-- Scene image comparisons --
○ ○ ○ ○ ○

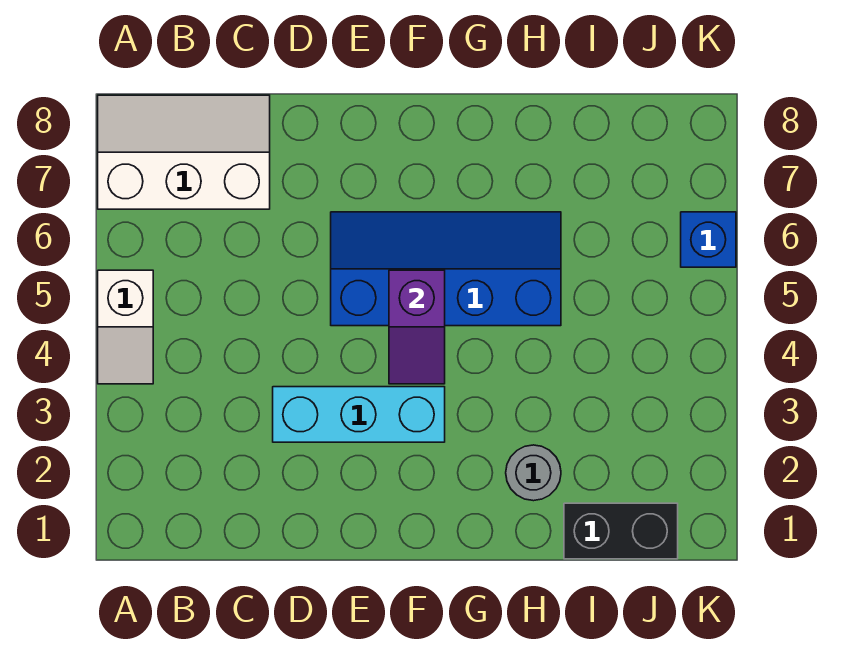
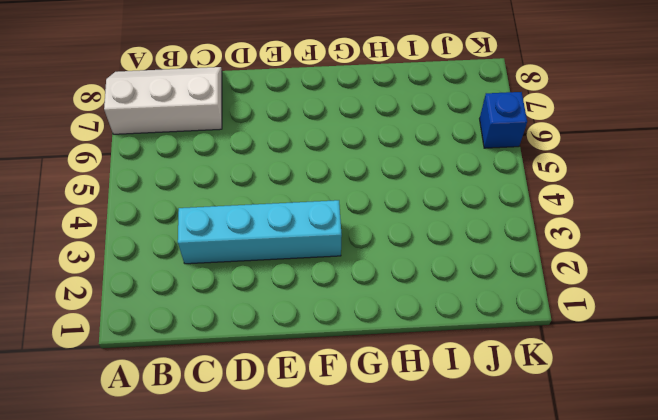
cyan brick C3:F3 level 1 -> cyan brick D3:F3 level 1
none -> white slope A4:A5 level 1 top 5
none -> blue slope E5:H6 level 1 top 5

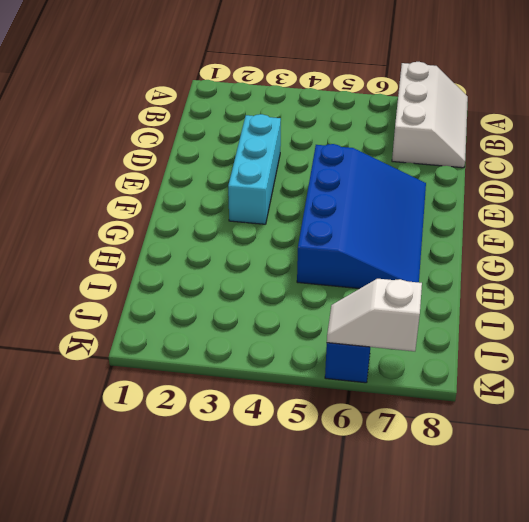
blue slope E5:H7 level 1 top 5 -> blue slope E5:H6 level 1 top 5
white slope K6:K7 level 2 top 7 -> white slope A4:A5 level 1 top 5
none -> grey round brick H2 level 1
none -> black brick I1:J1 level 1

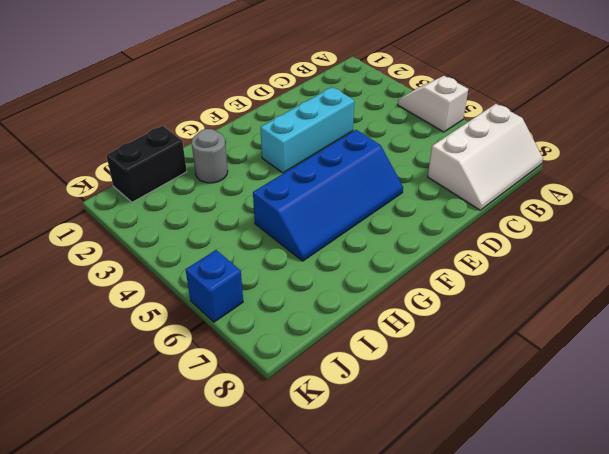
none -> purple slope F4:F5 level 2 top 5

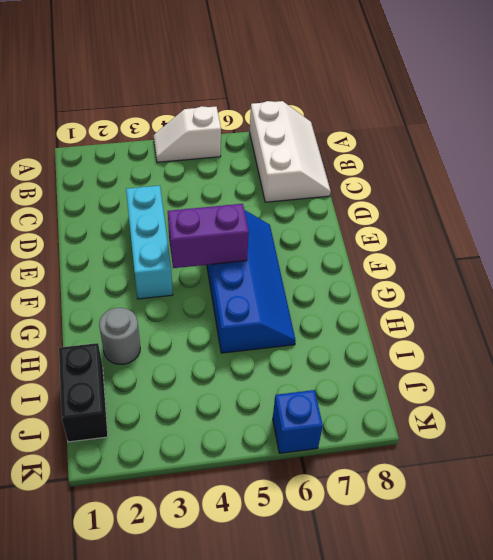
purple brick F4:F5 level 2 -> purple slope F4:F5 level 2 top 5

○ ○ ○ ○ ○

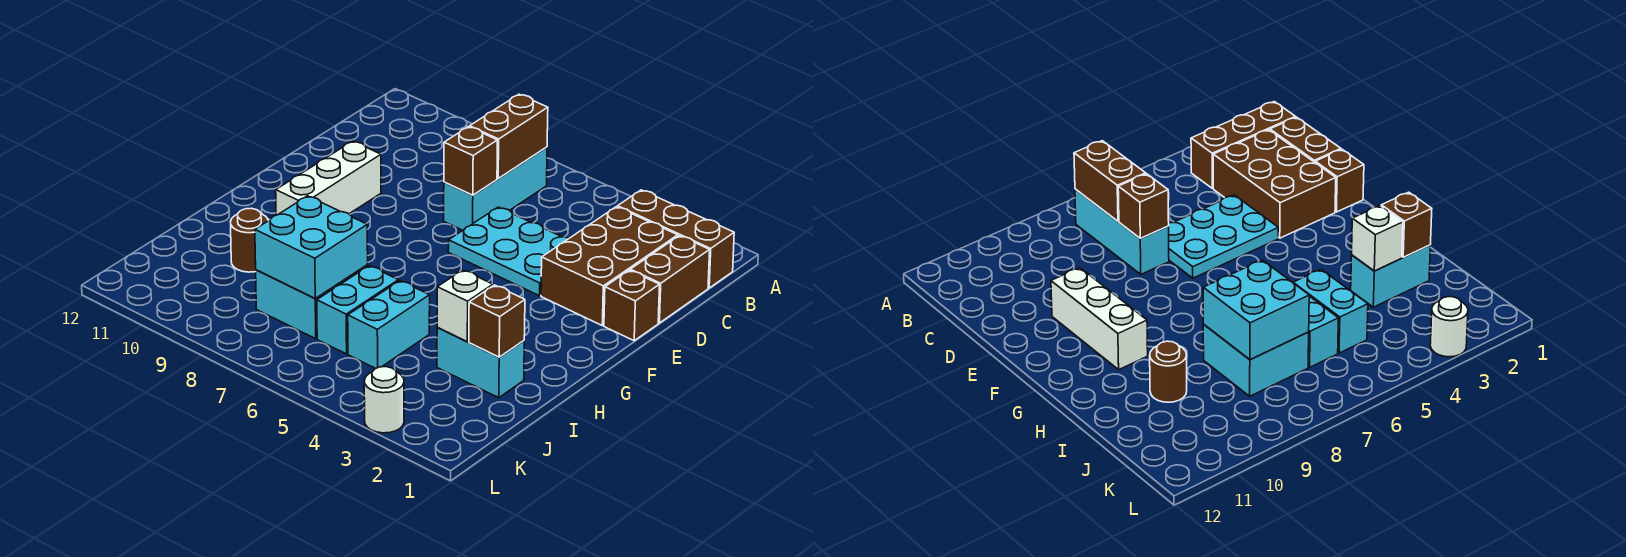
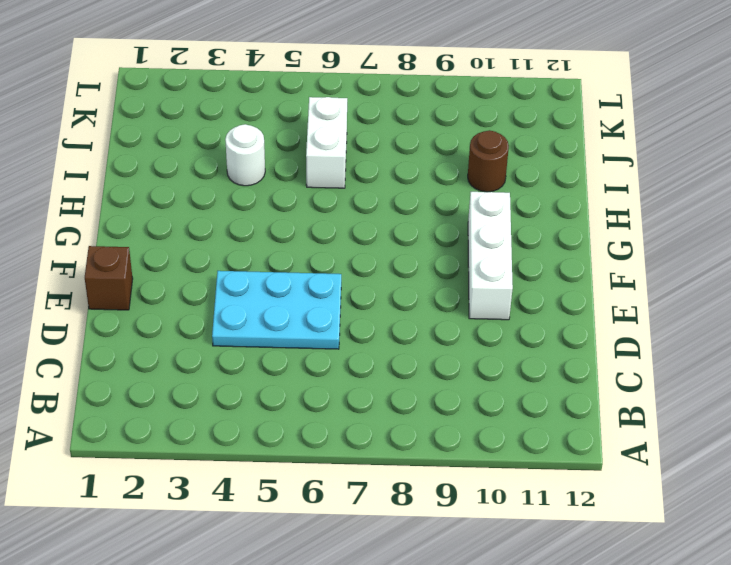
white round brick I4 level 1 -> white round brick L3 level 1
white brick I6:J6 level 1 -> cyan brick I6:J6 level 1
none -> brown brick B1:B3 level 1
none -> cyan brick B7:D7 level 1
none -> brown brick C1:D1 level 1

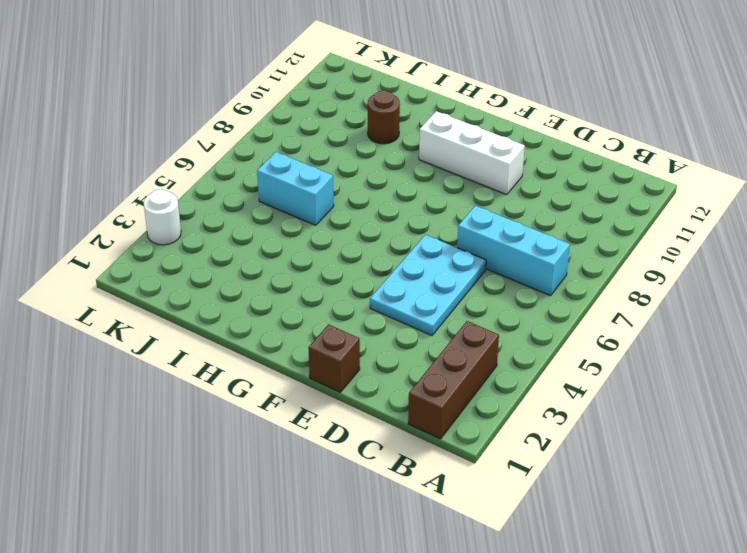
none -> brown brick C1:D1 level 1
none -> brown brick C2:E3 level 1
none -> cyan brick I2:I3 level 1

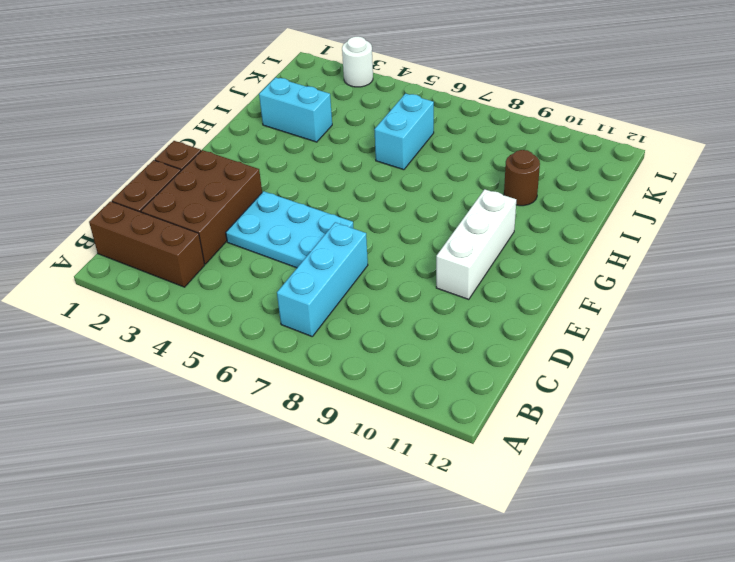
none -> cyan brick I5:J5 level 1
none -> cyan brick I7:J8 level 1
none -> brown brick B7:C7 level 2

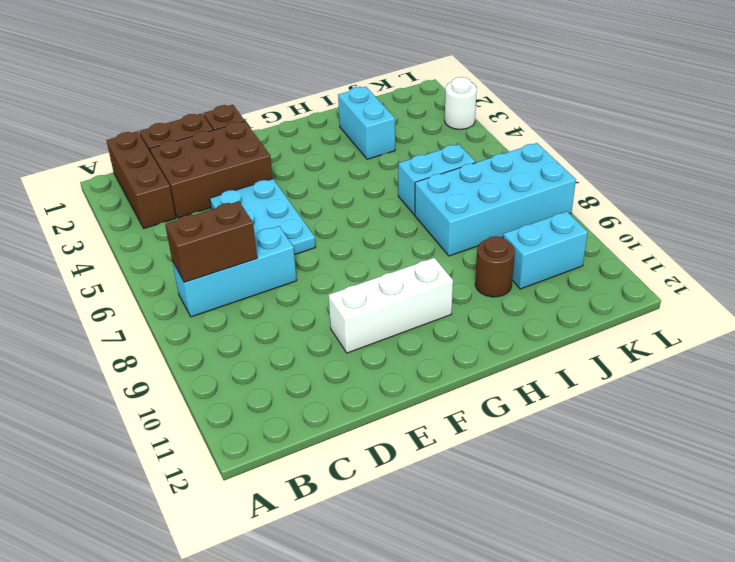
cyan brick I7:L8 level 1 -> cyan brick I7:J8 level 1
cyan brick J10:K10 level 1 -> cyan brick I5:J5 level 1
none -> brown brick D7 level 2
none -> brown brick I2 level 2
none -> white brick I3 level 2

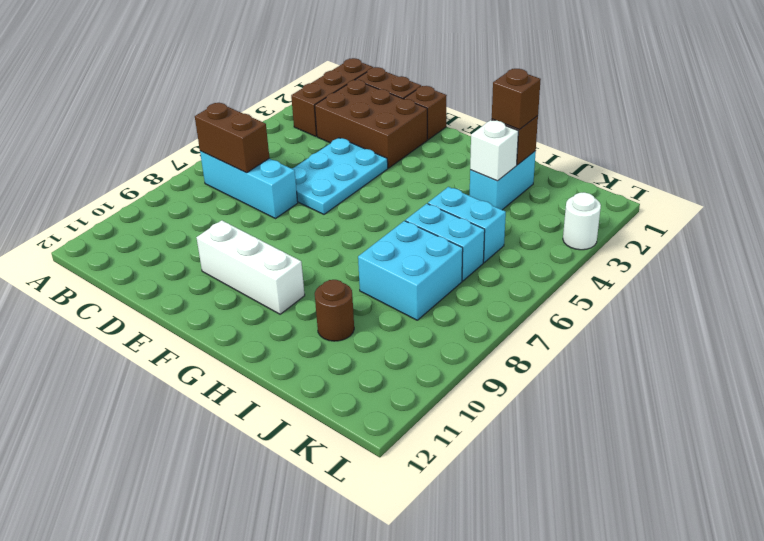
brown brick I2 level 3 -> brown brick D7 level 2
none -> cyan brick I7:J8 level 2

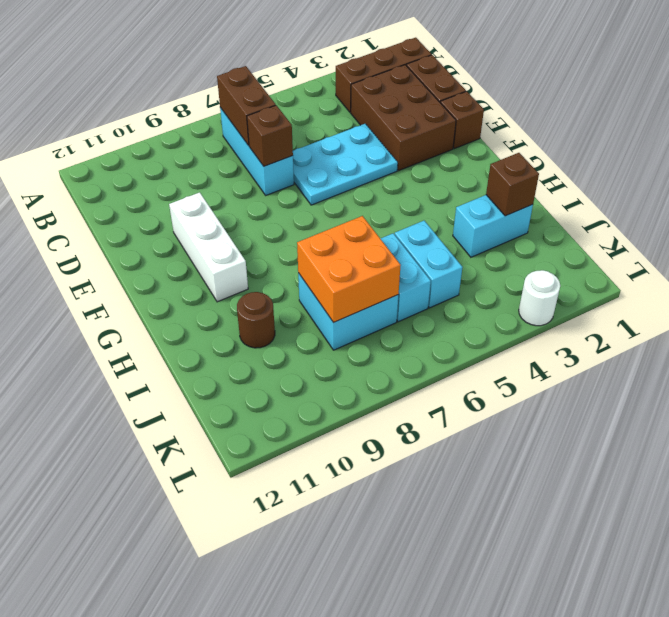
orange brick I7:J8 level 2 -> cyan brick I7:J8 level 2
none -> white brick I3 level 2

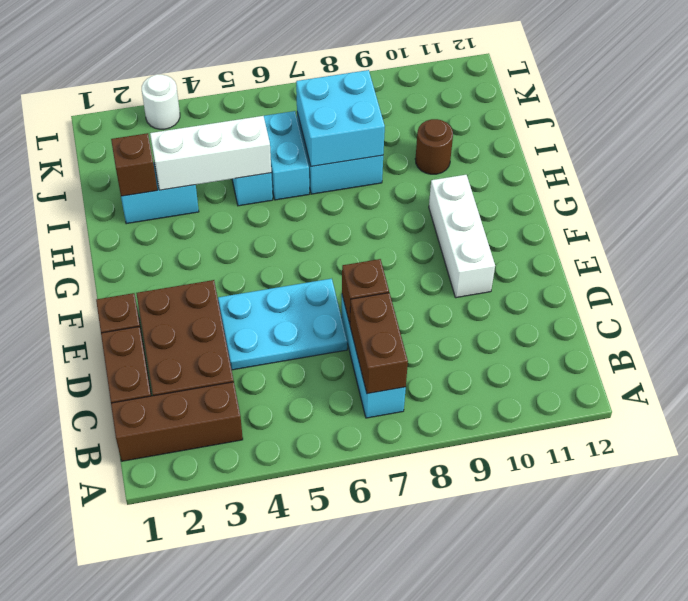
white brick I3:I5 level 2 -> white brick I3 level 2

○ ○ ○ ○ ○

-- Work order --
Your answer must be a single number: how many lines of the records contain the word "blue".

-- Expected output --
2